# [Work order]
Each line from the one containing "black round brick G4:H5" through the last line of the entries below is to be transcribed exactly. Nothing else belongs in the reply.
##########
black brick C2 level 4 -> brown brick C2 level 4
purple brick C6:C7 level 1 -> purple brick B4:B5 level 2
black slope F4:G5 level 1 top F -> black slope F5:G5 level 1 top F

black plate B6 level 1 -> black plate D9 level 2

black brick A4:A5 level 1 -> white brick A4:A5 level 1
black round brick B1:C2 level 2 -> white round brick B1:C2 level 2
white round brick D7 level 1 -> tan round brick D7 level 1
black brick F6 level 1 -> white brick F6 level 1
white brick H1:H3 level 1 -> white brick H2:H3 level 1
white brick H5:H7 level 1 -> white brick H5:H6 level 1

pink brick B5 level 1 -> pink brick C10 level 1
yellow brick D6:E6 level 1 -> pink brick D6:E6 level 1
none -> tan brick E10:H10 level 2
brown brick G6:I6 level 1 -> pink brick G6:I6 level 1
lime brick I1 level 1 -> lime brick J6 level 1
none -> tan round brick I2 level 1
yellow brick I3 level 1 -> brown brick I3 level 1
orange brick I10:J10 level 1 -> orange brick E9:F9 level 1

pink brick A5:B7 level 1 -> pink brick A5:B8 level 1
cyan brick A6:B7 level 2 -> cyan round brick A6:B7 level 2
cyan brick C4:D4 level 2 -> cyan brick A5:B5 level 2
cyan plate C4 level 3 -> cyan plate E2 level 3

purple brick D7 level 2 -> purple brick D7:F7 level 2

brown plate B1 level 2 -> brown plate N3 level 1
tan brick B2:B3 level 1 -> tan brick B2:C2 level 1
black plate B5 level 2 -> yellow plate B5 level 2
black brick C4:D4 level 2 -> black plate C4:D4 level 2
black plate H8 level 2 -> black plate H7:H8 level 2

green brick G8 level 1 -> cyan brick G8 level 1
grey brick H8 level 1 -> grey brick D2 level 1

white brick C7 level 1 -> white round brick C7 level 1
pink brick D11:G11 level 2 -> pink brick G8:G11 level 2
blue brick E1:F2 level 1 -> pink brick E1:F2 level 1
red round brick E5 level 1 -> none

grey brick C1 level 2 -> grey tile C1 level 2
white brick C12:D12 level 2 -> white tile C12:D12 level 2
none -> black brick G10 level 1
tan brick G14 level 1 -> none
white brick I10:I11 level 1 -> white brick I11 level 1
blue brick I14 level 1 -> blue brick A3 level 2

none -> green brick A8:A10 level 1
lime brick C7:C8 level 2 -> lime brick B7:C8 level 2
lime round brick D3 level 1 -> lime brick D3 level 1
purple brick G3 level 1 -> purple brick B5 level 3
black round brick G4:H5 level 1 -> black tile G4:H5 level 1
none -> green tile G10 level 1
##########
# [Solved problem]
black round brick G4:H5 level 1 -> black tile G4:H5 level 1
none -> green tile G10 level 1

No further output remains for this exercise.